:: Task statement ::
An exact transcription of the data below, complete and unaltered, is the expected answer.

:: Information provided ::
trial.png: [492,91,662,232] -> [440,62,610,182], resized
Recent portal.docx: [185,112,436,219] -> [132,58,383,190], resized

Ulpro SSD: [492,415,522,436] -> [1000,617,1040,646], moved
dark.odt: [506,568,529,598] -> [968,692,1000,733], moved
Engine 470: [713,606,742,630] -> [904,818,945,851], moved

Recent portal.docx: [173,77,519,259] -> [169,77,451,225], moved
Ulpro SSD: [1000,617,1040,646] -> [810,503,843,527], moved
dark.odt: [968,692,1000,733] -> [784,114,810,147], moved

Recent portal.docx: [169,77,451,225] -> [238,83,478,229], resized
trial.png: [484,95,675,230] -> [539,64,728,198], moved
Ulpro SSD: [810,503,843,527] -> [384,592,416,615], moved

:: Answer section ::
trial.png: [492,91,662,232] -> [440,62,610,182], resized
Recent portal.docx: [185,112,436,219] -> [132,58,383,190], resized

Ulpro SSD: [492,415,522,436] -> [1000,617,1040,646], moved
dark.odt: [506,568,529,598] -> [968,692,1000,733], moved
Engine 470: [713,606,742,630] -> [904,818,945,851], moved

Recent portal.docx: [173,77,519,259] -> [169,77,451,225], moved
Ulpro SSD: [1000,617,1040,646] -> [810,503,843,527], moved
dark.odt: [968,692,1000,733] -> [784,114,810,147], moved

Recent portal.docx: [169,77,451,225] -> [238,83,478,229], resized
trial.png: [484,95,675,230] -> [539,64,728,198], moved
Ulpro SSD: [810,503,843,527] -> [384,592,416,615], moved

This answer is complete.